■ TASK ITEM ■
Lines before the one containing "Someone carried the strawberry/pink" are left out; that line and every line after it, through the end of the records, are to be reproduced exactly.

■ DATA FOR THIS TASK ■
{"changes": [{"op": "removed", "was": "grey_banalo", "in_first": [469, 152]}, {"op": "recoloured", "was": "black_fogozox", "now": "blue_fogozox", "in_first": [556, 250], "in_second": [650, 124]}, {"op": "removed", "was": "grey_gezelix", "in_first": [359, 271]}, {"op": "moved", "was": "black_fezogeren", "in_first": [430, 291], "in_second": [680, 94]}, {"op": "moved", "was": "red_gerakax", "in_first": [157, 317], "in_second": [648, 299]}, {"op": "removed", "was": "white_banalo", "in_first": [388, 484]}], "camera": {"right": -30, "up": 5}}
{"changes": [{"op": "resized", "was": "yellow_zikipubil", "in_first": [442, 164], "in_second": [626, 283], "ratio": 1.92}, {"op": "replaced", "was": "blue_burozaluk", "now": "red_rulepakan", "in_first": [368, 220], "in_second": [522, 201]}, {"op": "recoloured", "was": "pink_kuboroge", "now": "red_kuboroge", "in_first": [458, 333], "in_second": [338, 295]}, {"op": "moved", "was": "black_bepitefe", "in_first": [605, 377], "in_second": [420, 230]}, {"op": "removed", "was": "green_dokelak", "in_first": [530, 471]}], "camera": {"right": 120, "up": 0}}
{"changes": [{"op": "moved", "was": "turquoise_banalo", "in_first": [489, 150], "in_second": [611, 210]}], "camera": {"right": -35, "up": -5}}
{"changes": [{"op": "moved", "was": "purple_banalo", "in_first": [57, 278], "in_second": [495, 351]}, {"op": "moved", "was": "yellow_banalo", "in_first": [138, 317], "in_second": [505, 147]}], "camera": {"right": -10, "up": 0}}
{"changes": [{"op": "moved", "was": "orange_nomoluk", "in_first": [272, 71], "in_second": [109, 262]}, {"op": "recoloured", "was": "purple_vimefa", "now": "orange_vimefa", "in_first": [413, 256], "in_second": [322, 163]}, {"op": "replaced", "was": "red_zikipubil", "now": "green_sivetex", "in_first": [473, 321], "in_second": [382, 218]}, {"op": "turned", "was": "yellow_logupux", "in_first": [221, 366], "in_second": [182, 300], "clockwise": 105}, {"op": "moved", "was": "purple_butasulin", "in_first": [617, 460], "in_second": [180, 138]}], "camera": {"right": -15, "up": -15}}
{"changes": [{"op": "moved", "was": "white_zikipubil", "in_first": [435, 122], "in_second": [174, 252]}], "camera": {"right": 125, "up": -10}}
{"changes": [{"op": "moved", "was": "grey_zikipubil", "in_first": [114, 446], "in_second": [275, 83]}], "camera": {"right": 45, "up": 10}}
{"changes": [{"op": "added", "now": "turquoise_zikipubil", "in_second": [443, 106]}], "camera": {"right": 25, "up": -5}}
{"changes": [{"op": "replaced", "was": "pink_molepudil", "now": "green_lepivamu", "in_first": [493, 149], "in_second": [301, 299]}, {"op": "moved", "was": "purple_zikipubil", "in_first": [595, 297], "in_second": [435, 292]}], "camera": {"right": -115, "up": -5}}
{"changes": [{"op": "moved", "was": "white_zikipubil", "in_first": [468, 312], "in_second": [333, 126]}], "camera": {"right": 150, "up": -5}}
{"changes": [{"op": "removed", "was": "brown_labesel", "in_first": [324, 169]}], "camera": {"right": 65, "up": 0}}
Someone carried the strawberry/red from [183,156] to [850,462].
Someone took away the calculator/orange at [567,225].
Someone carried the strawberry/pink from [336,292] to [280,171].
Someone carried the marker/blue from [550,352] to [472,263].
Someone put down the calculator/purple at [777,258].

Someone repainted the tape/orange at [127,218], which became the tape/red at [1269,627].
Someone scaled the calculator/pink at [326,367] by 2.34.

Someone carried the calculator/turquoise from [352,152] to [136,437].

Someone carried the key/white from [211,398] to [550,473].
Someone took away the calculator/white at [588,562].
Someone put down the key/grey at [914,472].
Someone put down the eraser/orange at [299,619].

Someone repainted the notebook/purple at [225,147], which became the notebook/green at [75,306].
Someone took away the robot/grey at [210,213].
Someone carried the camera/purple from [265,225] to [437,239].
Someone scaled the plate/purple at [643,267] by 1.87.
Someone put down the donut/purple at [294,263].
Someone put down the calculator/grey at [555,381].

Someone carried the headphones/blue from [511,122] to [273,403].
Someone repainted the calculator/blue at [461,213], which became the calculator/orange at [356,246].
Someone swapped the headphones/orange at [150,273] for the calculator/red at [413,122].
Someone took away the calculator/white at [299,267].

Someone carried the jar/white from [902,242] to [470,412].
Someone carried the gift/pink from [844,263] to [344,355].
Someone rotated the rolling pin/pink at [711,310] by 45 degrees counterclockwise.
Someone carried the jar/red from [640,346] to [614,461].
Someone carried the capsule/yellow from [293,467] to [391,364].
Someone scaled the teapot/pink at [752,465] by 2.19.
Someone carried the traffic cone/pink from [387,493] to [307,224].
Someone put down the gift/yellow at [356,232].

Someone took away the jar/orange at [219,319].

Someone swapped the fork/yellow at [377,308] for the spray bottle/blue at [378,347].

■ ANSWER BOX ■
Someone carried the strawberry/pink from [336,292] to [280,171].
Someone carried the marker/blue from [550,352] to [472,263].
Someone put down the calculator/purple at [777,258].

Someone repainted the tape/orange at [127,218], which became the tape/red at [1269,627].
Someone scaled the calculator/pink at [326,367] by 2.34.

Someone carried the calculator/turquoise from [352,152] to [136,437].

Someone carried the key/white from [211,398] to [550,473].
Someone took away the calculator/white at [588,562].
Someone put down the key/grey at [914,472].
Someone put down the eraser/orange at [299,619].

Someone repainted the notebook/purple at [225,147], which became the notebook/green at [75,306].
Someone took away the robot/grey at [210,213].
Someone carried the camera/purple from [265,225] to [437,239].
Someone scaled the plate/purple at [643,267] by 1.87.
Someone put down the donut/purple at [294,263].
Someone put down the calculator/grey at [555,381].

Someone carried the headphones/blue from [511,122] to [273,403].
Someone repainted the calculator/blue at [461,213], which became the calculator/orange at [356,246].
Someone swapped the headphones/orange at [150,273] for the calculator/red at [413,122].
Someone took away the calculator/white at [299,267].

Someone carried the jar/white from [902,242] to [470,412].
Someone carried the gift/pink from [844,263] to [344,355].
Someone rotated the rolling pin/pink at [711,310] by 45 degrees counterclockwise.
Someone carried the jar/red from [640,346] to [614,461].
Someone carried the capsule/yellow from [293,467] to [391,364].
Someone scaled the teapot/pink at [752,465] by 2.19.
Someone carried the traffic cone/pink from [387,493] to [307,224].
Someone put down the gift/yellow at [356,232].

Someone took away the jar/orange at [219,319].

Someone swapped the fork/yellow at [377,308] for the spray bottle/blue at [378,347].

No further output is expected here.